* YOUR GOAL
Isolate every line in the data with the string "bear" and copy it.

***** DATA UNDER STUDY

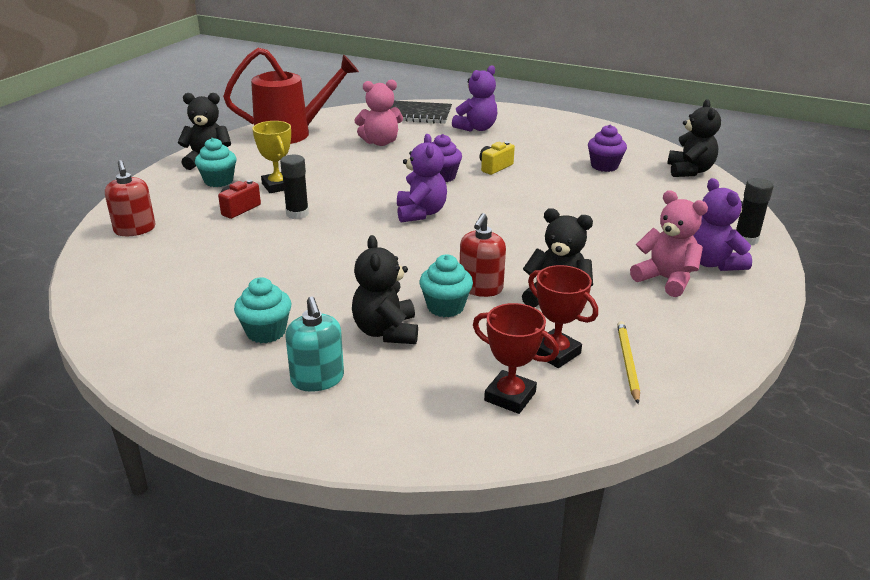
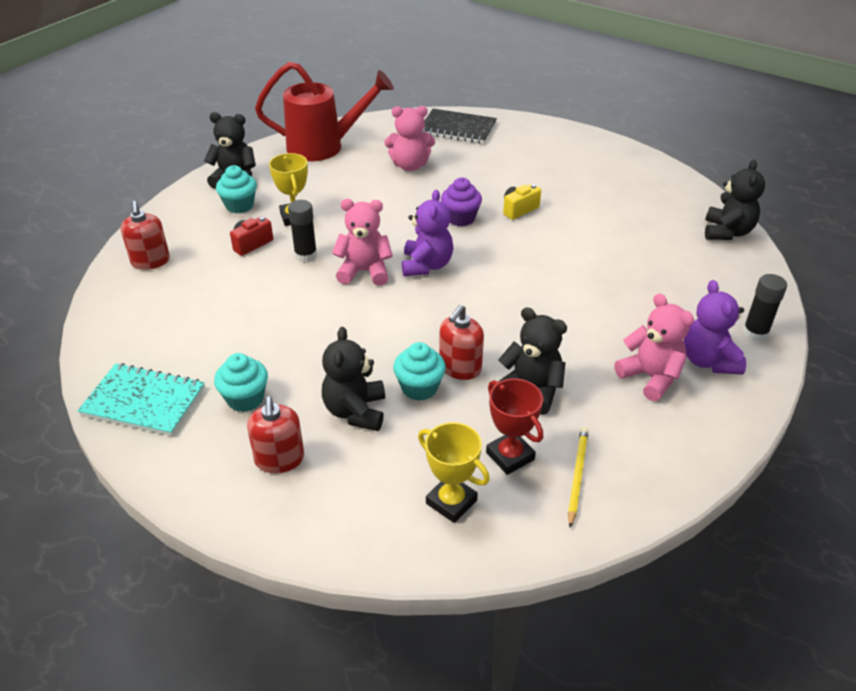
camera: 10 degrees right, 10 degrees up
turquoise soap dispenser [285,296,344,392] -> red soap dispenser [247,396,304,473]
purple teddy bear [452,65,497,132] -> none
red trophy [473,303,559,414] -> yellow trophy [418,422,490,523]
purple cupcake [588,125,627,172] -> none
none -> turquoise notebook [77,363,205,436]
none -> pink teddy bear [332,199,393,286]

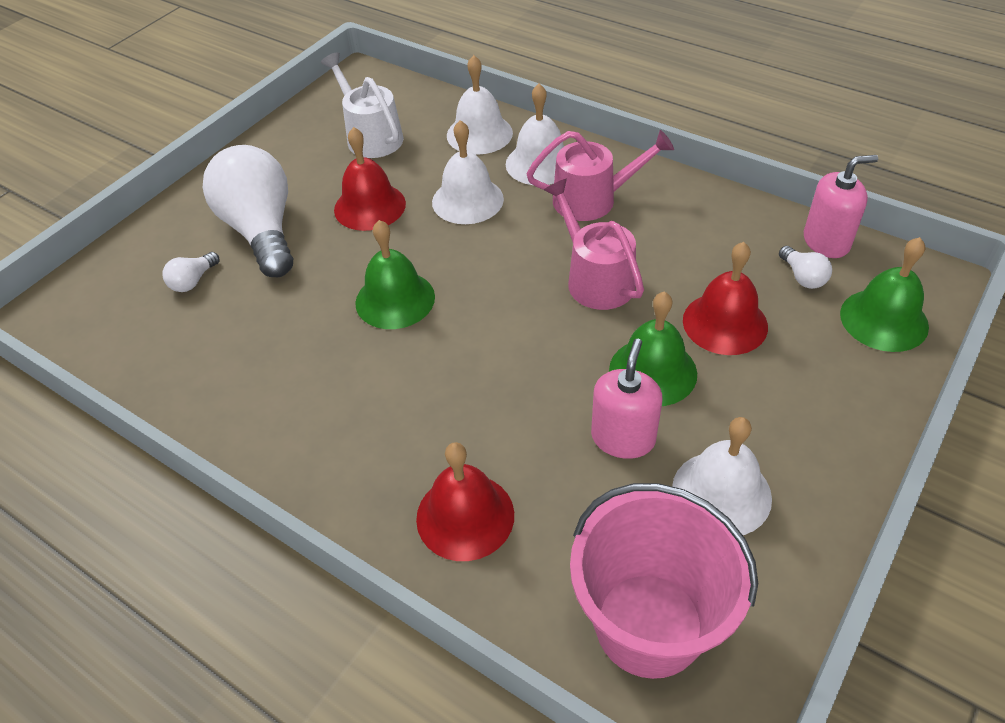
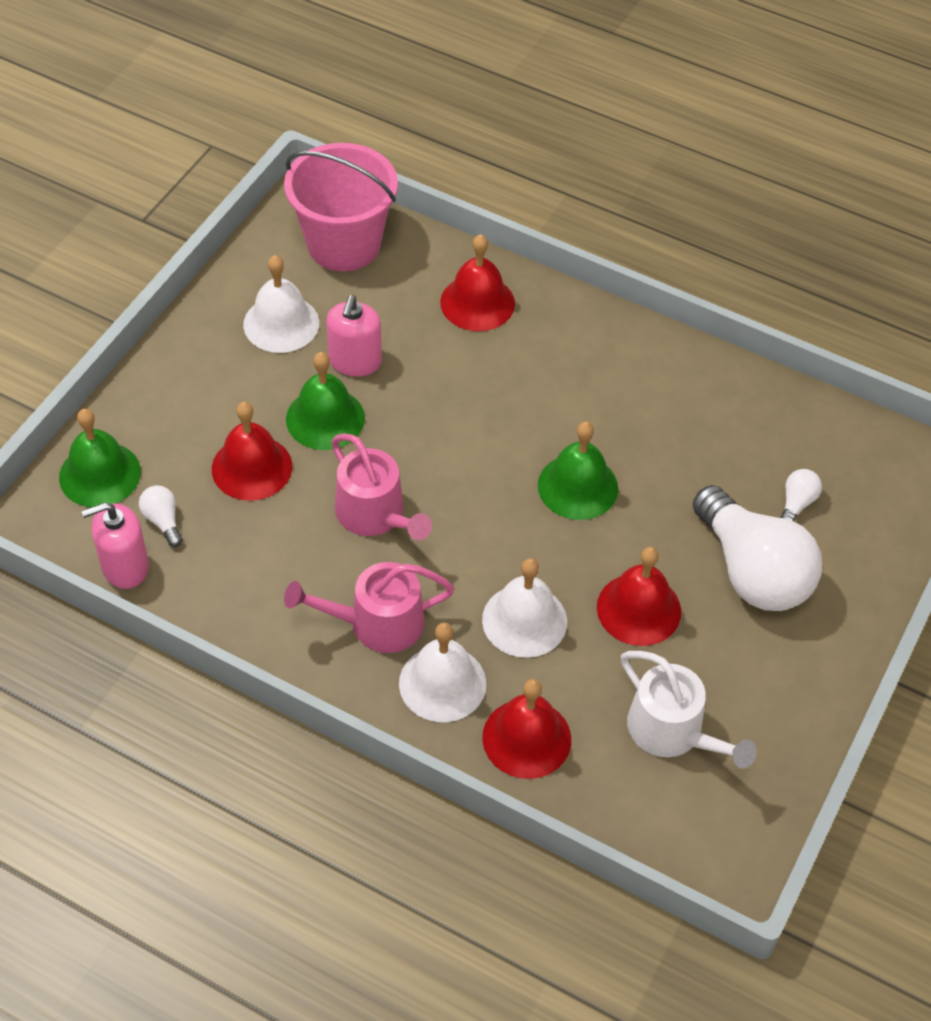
camera: 170 degrees right, 5 degrees up
white bell [447,55,513,155] -> red bell [482,679,571,779]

**********

* SOLVED PROBLEM
purple teddy bear [452,65,497,132] -> none
none -> pink teddy bear [332,199,393,286]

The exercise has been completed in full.